▸ Work to complete
Please output the entries below from the line that contains "(456, 152) = (307, 143): green" through the final line, reproduced exactly and alone.

(Recorded data)
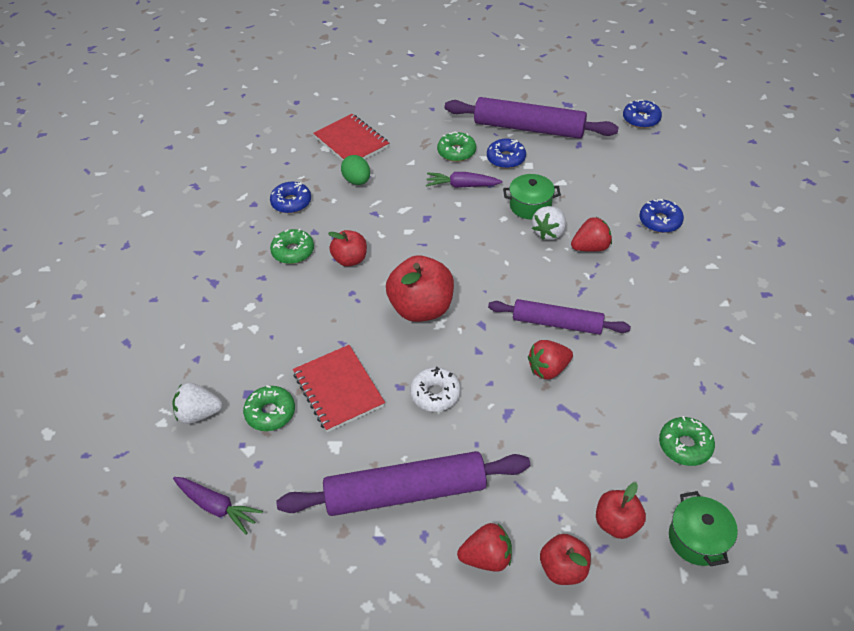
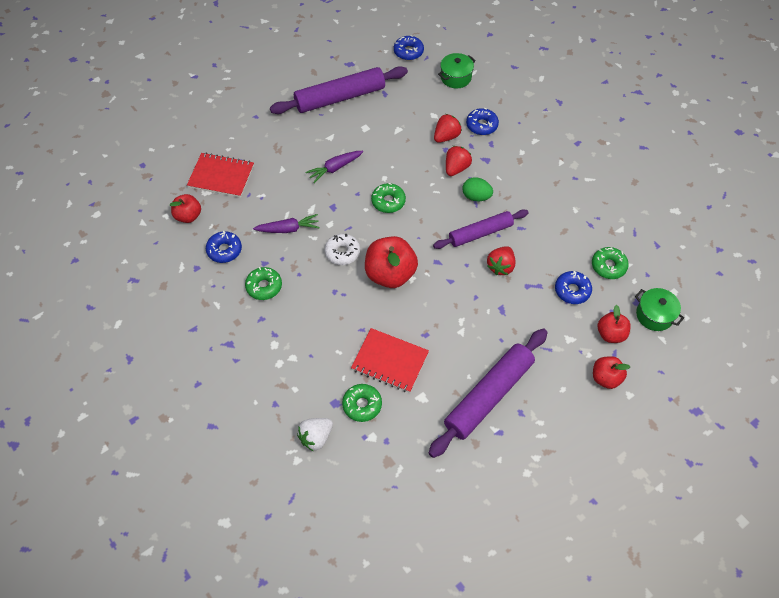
camera: 40 degrees left, 10 degrees up
(217, 507) = (388, 484): purple carrot -> purple carrot (288, 229)
(350, 259) = (310, 268): red apple -> red apple (188, 216)
(357, 181) = (256, 206): green egg -> green egg (476, 197)
(435, 394) = (450, 325): white donut -> white donut (342, 252)
(456, 152) = (307, 143): green donut -> green donut (388, 201)
(486, 557) = (563, 400): red strawberry -> red strawberry (446, 136)
(506, 158) = (345, 130): blue donut -> blue donut (572, 290)
(530, 206) = (393, 159): green pot -> green pot (455, 77)
(549, 232) = (422, 172): white strawberry -> none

▸ Answer to the exercise
(456, 152) = (307, 143): green donut -> green donut (388, 201)
(486, 557) = (563, 400): red strawberry -> red strawberry (446, 136)
(506, 158) = (345, 130): blue donut -> blue donut (572, 290)
(530, 206) = (393, 159): green pot -> green pot (455, 77)
(549, 232) = (422, 172): white strawberry -> none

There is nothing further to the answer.